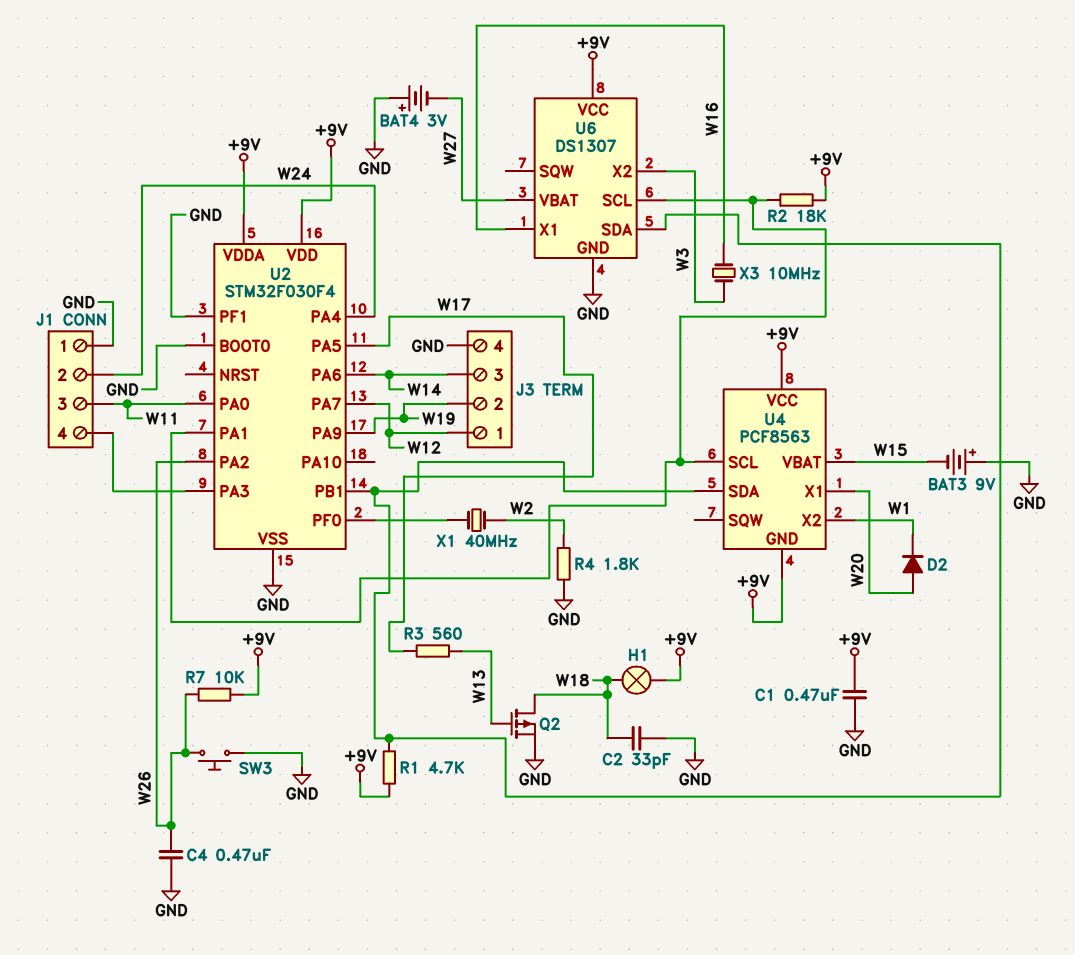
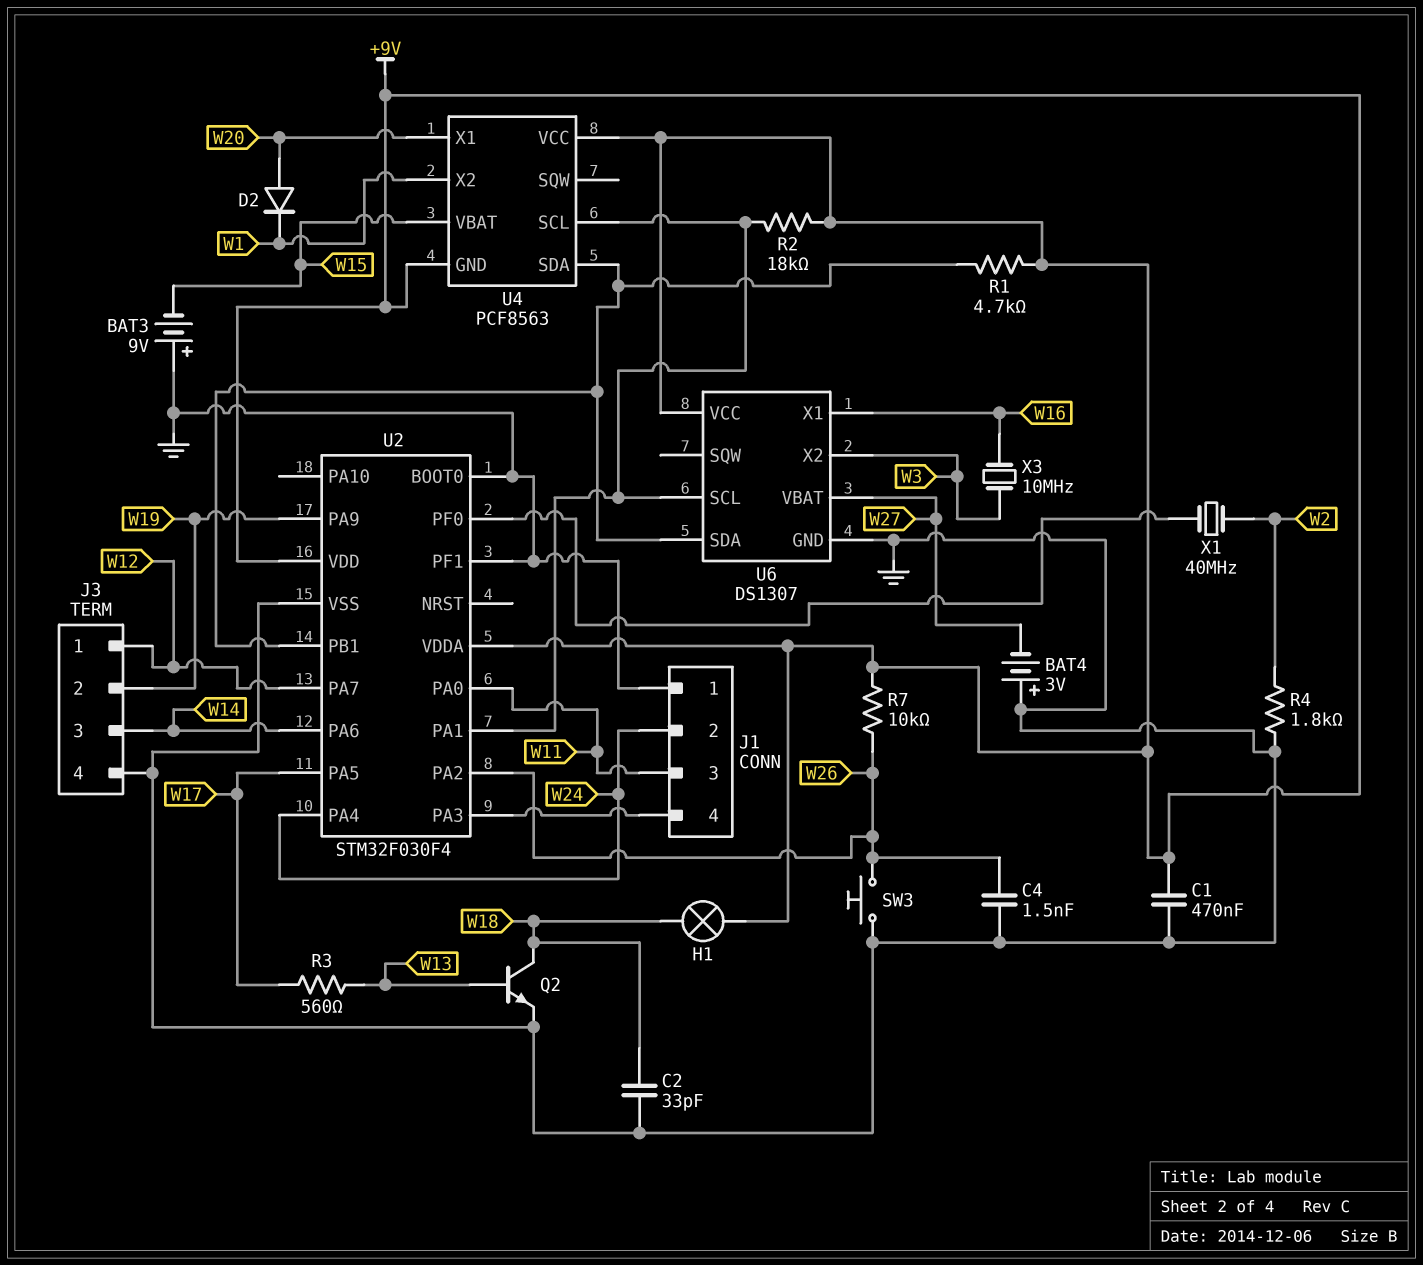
C4: 470nF (GND, W26) -> 1.5nF (GND, W26)
Q2: PMOS (G W13, D W18, S GND) -> NPN (B W13, C W18, E GND)

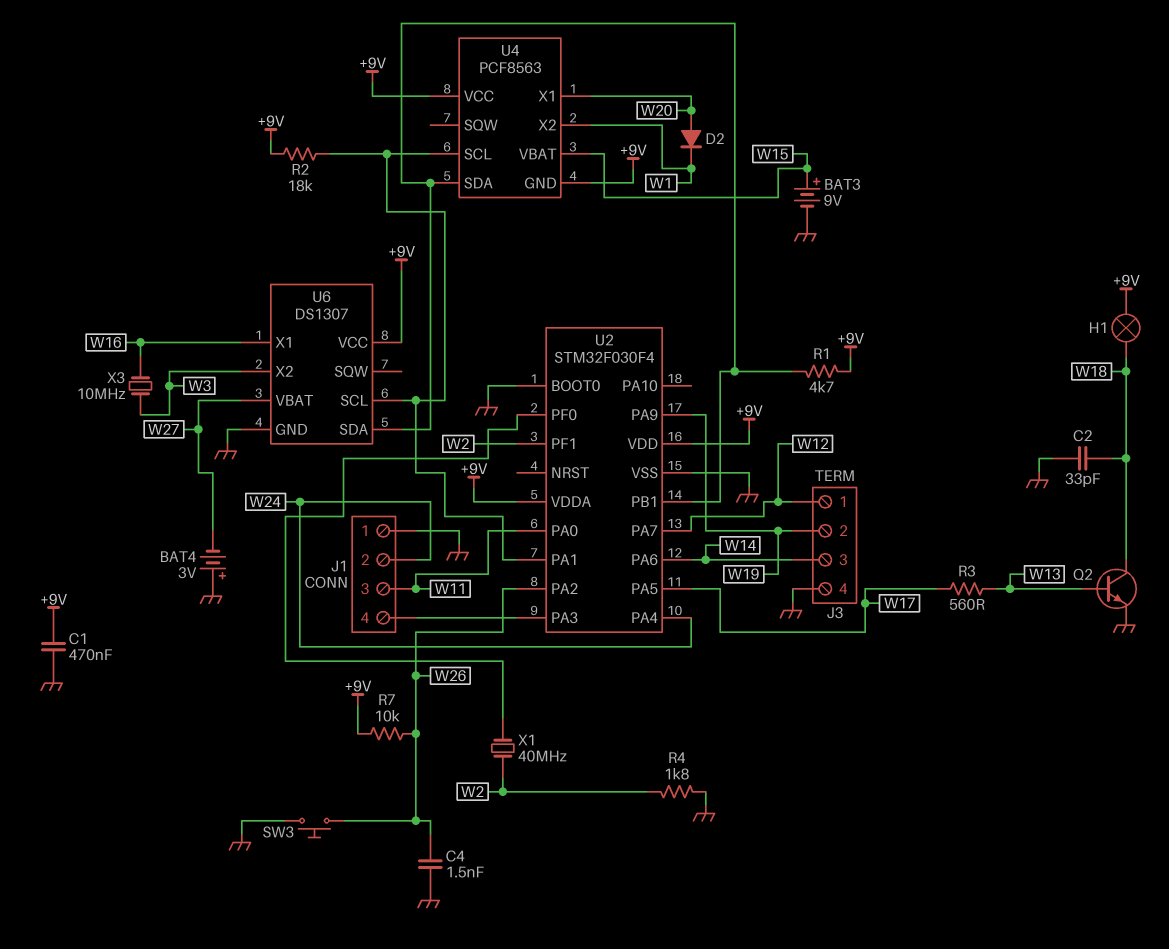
BAT3: 9V (plus GND, minus W15) -> 9V (plus W15, minus GND)
U2 pin PF1: GND -> W2

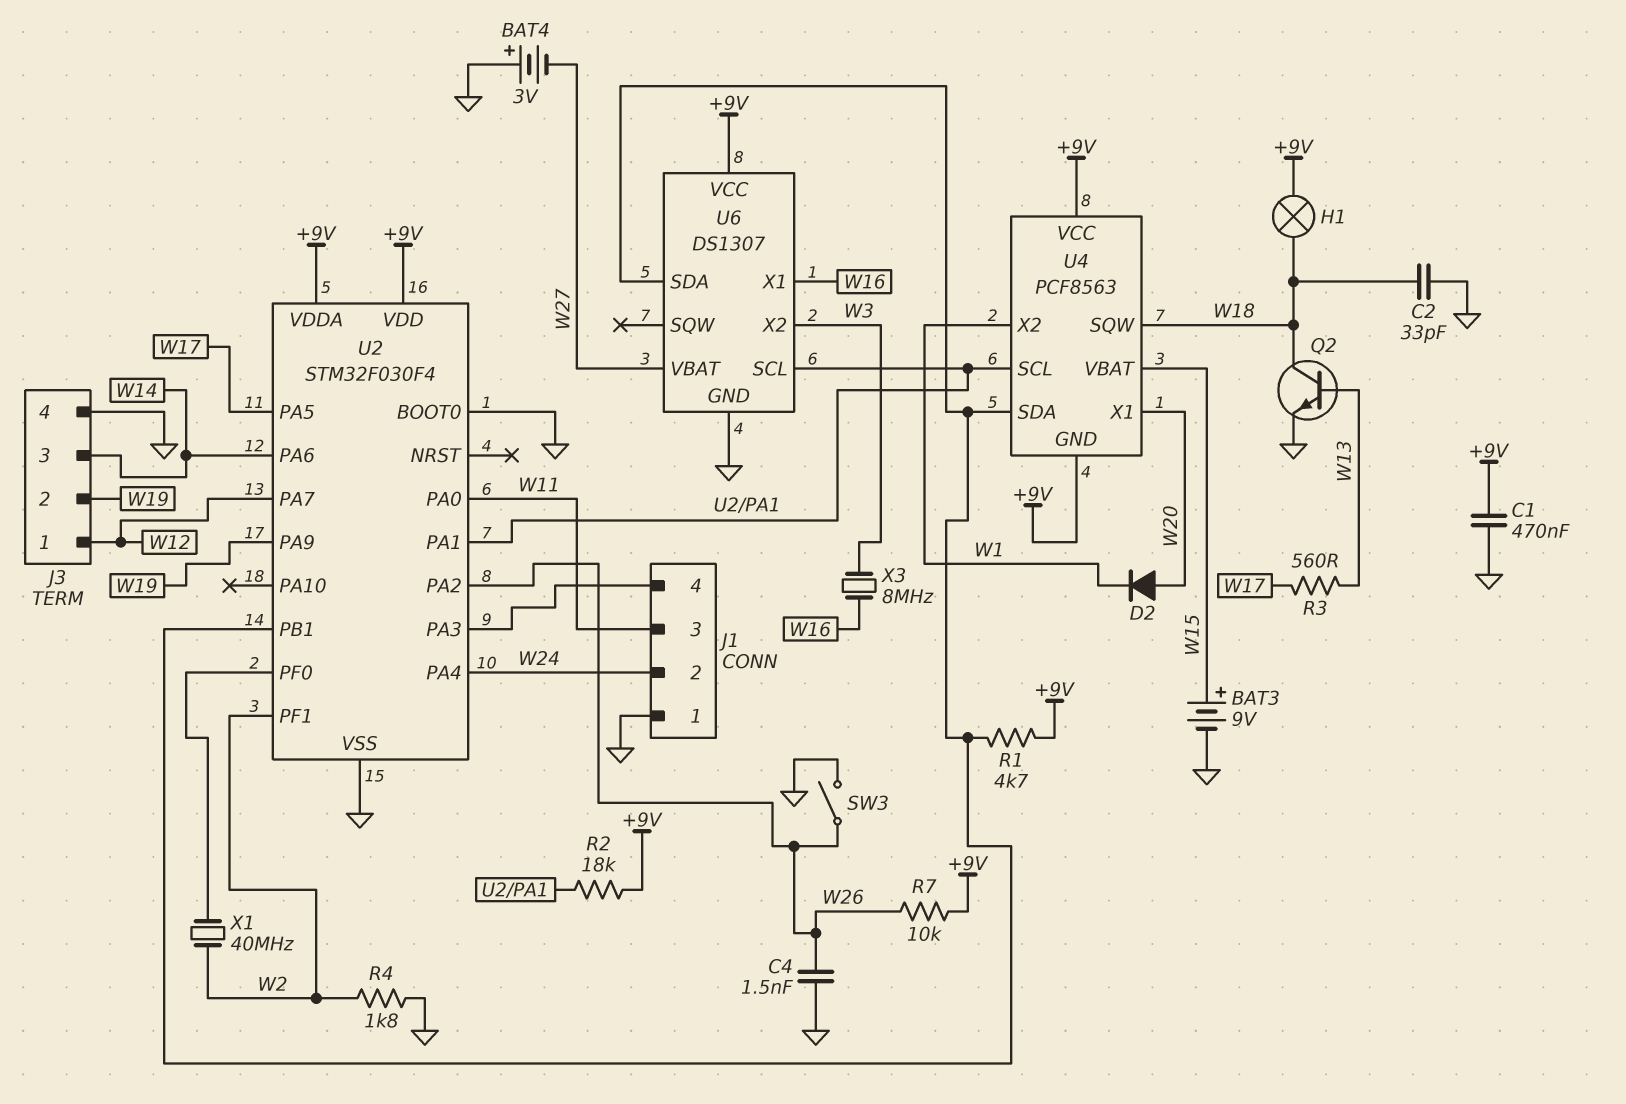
SW3: button (GND, W26) -> switch (GND, W26)
U4 pin SQW: none -> W18
X3: 10MHz (W3, W16) -> 8MHz (W3, W16)

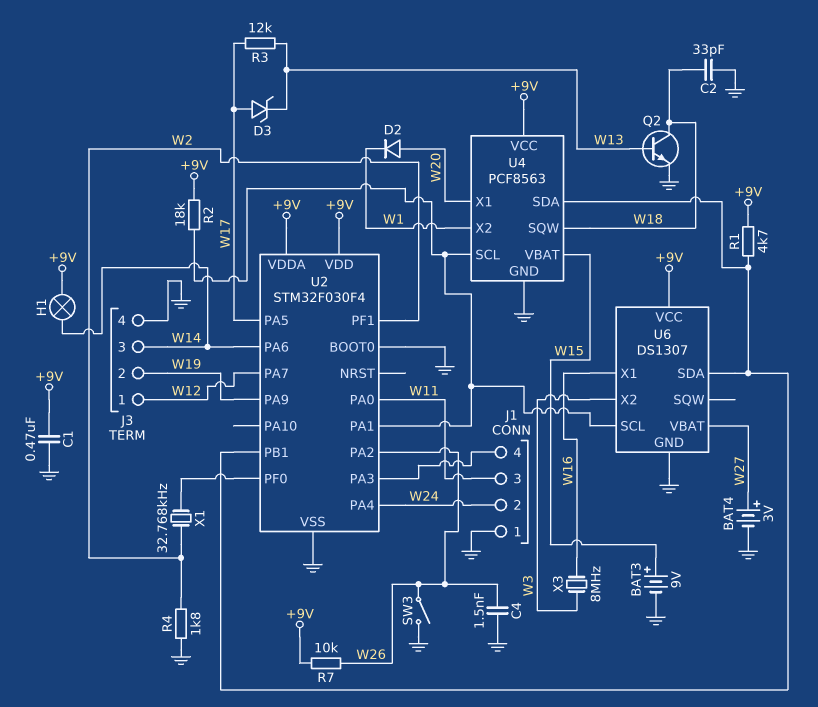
BAT4: 3V (plus GND, minus W27) -> 3V (plus W27, minus GND)
D3: none -> zener (A W17, K W13)
H1: lamp (+9V, W18) -> lamp (+9V, W14)
R3: 560 (W13, W17) -> 12k (W13, W17)
U4 pin GND: +9V -> GND
X1: 40MHz (U2/PF0, W2) -> 32.768kHz (U2/PF0, W2)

********

» Work order: Write out the lines above exactly, but only from the one containing "U4 pin GND: +9V -> GND" through the last one.

» Answer to this problem:
U4 pin GND: +9V -> GND
X1: 40MHz (U2/PF0, W2) -> 32.768kHz (U2/PF0, W2)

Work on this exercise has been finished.